**What you need to do**
Could you return every line of the records below that contains the word "ECHO"?

******

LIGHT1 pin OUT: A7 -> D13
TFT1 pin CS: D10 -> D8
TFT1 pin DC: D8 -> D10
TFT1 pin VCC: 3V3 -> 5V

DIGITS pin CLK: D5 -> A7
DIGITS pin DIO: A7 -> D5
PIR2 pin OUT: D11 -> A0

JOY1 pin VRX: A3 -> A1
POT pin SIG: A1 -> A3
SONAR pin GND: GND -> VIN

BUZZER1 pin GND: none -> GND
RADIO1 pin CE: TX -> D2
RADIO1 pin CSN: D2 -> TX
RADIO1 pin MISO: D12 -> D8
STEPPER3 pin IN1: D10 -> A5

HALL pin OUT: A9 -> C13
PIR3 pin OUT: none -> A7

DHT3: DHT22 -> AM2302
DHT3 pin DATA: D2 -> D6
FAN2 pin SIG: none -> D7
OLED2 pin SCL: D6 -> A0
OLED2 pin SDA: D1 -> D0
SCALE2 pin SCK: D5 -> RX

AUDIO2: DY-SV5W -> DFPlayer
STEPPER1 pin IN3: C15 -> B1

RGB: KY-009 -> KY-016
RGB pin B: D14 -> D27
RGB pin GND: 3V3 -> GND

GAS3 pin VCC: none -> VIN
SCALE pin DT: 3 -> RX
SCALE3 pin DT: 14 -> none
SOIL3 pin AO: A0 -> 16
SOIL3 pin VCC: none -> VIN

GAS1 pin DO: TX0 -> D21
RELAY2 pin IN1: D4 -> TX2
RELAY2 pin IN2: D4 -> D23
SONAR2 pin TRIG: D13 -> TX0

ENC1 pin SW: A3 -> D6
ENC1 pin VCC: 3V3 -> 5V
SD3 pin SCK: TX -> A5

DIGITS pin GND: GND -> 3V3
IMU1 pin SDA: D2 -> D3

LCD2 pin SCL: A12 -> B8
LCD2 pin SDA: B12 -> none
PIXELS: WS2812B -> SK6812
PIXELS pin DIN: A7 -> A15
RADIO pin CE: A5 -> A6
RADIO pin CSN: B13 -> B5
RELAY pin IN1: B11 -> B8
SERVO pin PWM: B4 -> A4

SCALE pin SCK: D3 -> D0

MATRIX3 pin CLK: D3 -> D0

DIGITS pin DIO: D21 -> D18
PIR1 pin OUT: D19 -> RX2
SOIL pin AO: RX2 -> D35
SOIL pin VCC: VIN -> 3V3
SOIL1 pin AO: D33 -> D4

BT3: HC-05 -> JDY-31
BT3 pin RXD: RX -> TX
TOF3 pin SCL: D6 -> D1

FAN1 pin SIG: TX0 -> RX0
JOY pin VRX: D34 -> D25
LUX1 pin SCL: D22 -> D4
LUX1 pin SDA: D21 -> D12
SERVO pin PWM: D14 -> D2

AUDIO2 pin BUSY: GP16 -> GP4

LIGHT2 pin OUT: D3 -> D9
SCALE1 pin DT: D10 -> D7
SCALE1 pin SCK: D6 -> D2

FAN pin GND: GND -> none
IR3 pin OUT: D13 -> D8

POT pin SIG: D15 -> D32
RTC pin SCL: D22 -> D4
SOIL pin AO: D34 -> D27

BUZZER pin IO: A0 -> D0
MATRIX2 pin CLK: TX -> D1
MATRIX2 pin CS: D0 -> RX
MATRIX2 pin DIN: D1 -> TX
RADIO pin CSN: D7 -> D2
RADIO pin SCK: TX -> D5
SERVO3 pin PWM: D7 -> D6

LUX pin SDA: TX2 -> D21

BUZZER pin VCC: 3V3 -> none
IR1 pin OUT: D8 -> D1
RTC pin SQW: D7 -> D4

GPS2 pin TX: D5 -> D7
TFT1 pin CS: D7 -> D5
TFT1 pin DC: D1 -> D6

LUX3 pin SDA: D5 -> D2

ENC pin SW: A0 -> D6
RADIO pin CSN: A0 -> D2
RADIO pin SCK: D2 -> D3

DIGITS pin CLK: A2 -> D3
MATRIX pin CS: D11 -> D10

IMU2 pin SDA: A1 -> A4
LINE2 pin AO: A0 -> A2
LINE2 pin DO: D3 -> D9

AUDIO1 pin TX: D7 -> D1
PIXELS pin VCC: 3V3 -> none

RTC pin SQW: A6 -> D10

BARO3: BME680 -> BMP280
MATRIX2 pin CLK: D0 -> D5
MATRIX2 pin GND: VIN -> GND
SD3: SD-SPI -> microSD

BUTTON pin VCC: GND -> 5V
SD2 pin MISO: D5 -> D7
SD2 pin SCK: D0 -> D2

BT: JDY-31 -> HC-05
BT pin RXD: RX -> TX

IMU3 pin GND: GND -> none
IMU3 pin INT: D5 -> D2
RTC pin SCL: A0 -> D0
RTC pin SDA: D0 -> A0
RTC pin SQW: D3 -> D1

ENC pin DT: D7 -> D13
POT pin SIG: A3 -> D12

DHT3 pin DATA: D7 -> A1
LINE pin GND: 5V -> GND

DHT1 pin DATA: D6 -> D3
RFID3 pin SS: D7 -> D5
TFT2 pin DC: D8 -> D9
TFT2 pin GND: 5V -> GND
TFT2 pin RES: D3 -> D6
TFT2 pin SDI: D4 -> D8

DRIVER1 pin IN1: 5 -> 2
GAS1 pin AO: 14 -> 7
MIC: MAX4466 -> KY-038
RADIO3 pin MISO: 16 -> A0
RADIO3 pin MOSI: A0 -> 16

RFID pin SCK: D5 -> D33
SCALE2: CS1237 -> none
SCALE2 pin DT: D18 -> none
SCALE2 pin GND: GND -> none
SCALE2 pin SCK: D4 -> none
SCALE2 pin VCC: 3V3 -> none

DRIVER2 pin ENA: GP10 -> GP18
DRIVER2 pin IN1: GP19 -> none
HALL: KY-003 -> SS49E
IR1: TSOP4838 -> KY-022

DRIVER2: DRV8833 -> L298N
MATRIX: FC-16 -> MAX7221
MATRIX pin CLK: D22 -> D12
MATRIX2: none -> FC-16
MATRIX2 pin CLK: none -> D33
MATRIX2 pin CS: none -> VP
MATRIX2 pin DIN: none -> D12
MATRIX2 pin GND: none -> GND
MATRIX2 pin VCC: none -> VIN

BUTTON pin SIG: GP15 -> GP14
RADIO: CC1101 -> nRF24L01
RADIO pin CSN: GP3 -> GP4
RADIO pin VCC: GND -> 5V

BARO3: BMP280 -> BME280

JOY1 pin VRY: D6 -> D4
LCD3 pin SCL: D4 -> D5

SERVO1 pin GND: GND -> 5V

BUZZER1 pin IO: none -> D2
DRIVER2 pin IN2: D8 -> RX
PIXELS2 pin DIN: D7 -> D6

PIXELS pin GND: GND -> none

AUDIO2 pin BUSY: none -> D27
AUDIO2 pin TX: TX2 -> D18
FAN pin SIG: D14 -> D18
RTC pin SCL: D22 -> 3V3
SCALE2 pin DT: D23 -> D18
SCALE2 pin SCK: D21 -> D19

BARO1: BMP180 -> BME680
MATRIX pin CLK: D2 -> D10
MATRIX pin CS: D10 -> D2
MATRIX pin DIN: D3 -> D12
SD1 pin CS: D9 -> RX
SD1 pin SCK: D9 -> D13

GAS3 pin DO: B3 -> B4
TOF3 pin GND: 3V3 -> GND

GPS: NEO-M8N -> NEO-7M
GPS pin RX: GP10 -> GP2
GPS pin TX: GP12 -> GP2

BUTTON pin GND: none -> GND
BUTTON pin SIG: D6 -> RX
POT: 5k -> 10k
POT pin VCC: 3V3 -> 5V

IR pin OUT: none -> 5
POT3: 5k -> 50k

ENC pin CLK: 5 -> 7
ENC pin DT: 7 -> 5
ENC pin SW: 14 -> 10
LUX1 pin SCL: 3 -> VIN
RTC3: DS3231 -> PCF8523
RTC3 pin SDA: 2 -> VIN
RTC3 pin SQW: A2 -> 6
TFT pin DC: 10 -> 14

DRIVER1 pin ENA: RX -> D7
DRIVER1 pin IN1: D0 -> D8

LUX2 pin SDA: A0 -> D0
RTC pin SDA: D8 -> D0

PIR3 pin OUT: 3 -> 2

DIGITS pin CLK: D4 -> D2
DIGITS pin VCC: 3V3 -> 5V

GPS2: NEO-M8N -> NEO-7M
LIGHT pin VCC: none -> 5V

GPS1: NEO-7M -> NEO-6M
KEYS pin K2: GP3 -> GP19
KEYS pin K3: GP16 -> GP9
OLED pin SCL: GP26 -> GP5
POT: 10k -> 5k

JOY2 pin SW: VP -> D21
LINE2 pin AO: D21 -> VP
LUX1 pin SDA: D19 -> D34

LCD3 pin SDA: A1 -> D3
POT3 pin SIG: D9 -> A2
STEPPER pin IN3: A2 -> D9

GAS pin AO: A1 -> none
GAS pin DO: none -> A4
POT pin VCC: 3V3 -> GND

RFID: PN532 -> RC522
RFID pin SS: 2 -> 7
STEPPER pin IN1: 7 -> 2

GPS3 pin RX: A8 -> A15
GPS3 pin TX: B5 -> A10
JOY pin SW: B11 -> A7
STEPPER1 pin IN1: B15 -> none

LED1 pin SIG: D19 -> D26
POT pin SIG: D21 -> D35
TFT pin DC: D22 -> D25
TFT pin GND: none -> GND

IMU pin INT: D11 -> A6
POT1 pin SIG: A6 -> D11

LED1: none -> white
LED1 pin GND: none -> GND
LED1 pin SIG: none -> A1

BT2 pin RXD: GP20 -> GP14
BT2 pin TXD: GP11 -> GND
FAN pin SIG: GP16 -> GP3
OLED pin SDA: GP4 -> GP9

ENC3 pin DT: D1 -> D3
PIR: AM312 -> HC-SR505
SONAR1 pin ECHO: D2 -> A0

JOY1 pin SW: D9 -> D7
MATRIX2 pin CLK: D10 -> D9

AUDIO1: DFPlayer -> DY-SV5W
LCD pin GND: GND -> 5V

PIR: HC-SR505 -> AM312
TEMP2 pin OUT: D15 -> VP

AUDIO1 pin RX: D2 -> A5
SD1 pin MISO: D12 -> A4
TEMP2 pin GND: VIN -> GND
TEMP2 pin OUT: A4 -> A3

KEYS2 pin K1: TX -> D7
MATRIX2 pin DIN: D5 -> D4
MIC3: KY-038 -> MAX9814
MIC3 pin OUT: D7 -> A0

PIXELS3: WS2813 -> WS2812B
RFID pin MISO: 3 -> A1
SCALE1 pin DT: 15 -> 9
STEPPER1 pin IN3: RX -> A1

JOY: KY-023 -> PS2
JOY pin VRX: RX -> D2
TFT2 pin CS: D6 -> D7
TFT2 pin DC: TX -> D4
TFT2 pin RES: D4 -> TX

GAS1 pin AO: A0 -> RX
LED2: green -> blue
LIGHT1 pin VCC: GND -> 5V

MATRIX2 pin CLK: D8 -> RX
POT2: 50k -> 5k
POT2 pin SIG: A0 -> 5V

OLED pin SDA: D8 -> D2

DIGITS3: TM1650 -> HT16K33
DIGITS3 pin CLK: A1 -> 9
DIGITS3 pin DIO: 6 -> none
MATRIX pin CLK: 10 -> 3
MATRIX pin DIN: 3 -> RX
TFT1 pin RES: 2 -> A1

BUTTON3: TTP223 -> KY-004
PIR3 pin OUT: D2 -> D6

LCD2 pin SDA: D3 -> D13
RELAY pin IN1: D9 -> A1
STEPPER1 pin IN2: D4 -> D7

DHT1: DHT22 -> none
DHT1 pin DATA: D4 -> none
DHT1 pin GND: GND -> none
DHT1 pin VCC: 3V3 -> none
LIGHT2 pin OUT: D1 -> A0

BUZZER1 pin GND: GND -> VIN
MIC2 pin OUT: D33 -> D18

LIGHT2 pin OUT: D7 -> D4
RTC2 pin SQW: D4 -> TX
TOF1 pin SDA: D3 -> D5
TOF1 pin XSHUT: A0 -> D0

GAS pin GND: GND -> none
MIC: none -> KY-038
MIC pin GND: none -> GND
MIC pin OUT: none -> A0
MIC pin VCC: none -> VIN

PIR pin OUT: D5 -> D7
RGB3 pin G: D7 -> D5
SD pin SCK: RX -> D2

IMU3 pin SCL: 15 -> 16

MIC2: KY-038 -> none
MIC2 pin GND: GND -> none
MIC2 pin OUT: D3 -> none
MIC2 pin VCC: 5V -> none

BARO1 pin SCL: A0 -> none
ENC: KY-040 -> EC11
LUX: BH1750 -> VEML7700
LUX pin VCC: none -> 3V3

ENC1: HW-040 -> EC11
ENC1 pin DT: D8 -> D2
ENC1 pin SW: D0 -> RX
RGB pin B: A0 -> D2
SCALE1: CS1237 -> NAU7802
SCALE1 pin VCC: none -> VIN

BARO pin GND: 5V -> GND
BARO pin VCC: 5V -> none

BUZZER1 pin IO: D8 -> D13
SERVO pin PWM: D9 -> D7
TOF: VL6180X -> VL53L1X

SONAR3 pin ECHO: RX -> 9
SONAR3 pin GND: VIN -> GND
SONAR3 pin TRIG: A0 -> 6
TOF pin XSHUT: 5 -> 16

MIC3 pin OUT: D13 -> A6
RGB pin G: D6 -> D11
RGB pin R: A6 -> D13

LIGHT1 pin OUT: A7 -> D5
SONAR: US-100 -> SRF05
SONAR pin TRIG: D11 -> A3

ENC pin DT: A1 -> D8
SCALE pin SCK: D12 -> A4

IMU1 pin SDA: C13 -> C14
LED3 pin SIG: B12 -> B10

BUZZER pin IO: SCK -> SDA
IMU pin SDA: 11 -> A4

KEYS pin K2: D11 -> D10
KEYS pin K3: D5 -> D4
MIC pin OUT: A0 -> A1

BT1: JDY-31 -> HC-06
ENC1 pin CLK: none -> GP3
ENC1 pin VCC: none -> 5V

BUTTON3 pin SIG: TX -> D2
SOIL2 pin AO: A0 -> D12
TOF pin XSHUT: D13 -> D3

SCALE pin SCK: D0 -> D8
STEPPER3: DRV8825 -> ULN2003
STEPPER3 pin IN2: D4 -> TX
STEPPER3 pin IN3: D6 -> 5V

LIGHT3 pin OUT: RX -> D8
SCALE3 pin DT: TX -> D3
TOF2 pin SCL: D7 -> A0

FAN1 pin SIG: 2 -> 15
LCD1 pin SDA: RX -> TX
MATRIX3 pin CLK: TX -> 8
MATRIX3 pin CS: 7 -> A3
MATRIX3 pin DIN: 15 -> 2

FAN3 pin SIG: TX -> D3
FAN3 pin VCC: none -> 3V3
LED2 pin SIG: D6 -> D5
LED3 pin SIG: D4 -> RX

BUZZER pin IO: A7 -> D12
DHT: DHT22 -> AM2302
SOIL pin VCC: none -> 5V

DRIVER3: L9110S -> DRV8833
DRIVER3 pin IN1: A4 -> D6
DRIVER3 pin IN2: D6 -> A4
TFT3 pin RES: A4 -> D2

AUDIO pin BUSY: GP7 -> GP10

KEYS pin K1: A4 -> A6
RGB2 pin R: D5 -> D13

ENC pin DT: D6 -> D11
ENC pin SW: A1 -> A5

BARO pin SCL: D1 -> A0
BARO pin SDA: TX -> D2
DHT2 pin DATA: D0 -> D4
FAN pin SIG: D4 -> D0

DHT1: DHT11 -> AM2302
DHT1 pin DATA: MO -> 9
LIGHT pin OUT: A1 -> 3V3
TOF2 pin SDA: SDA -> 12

******

**Response to this task**
SONAR1 pin ECHO: D2 -> A0
SONAR3 pin ECHO: RX -> 9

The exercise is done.